WHAT THIS TASK INVOLVES
Omit every picture, then return the listing verbatim.

INPUT FOR THIS TASK
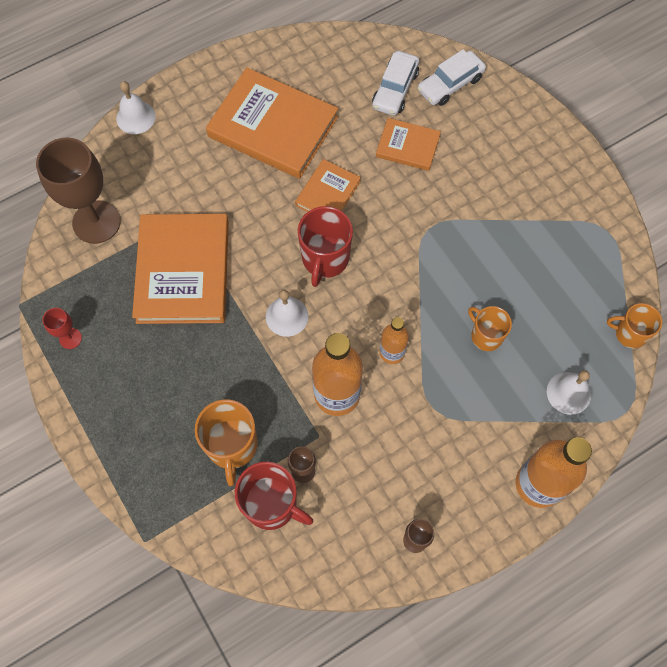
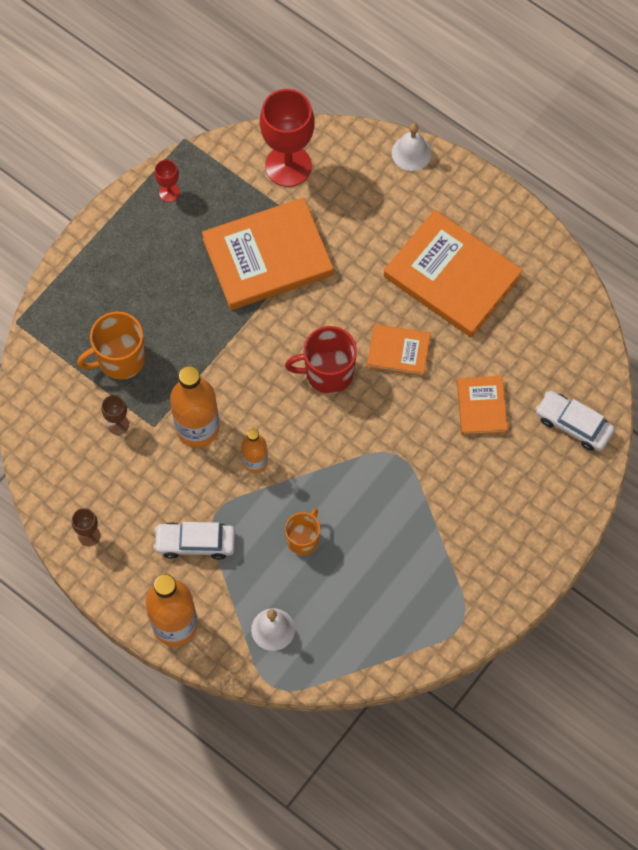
camera: 70 degrees right, 0 degrees up
(96, 222) = (288, 166): brown goblet -> red goblet
(271, 504) = (80, 409): red mug -> none
(273, 127) = (452, 277): orange book -> orange book turned 60 degrees counterclockwise
(287, 316) = (257, 360): white bell -> none
(395, 89) = (544, 374): white car -> white car (195, 543)
(629, 333) = (355, 671): orange mug -> none

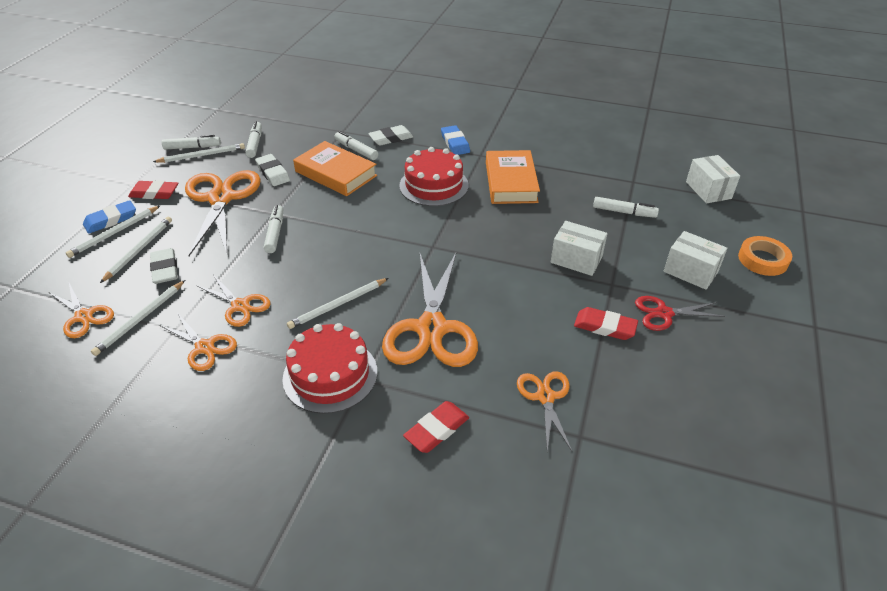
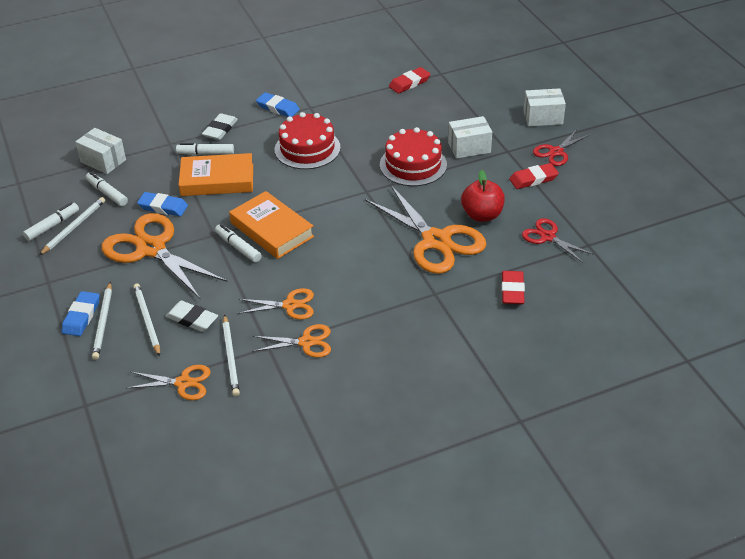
camera: 40 degrees left, 0 degrees up
(154, 193) = (84, 277): red eraser -> red eraser (409, 83)
(273, 173) = (163, 207): white eraser -> blue eraser
(330, 375) = (412, 304): red cake -> red cake (413, 165)
(338, 305) = (357, 264): white pencil -> none
(506, 331) = (482, 215): none -> red apple
(510, 182) = (359, 117): orange book -> orange book (272, 230)
(545, 397) = (548, 237): orange scissors -> red scissors
(624, 212) = (461, 99): white marker -> none
(708, 190) = (495, 55): white box -> white box (103, 161)
(762, 260) = (573, 87): orange tape -> none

YOUR SOLUTION
camera: 70 degrees right, 0 degrees up
(96, 222) = (288, 166): brown goblet -> red goblet
(271, 504) = (80, 409): red mug -> none
(273, 127) = (452, 277): orange book -> orange book turned 60 degrees counterclockwise
(287, 316) = (257, 360): white bell -> none
(395, 89) = (544, 374): white car -> white car (195, 543)
(629, 333) = (355, 671): orange mug -> none

camera: 40 degrees left, 0 degrees up
(154, 193) = (84, 277): red eraser -> red eraser (409, 83)
(273, 173) = (163, 207): white eraser -> blue eraser
(330, 375) = (412, 304): red cake -> red cake (413, 165)
(338, 305) = (357, 264): white pencil -> none
(506, 331) = (482, 215): none -> red apple
(510, 182) = (359, 117): orange book -> orange book (272, 230)
(545, 397) = (548, 237): orange scissors -> red scissors
(624, 212) = (461, 99): white marker -> none
(708, 190) = (495, 55): white box -> white box (103, 161)
(762, 260) = (573, 87): orange tape -> none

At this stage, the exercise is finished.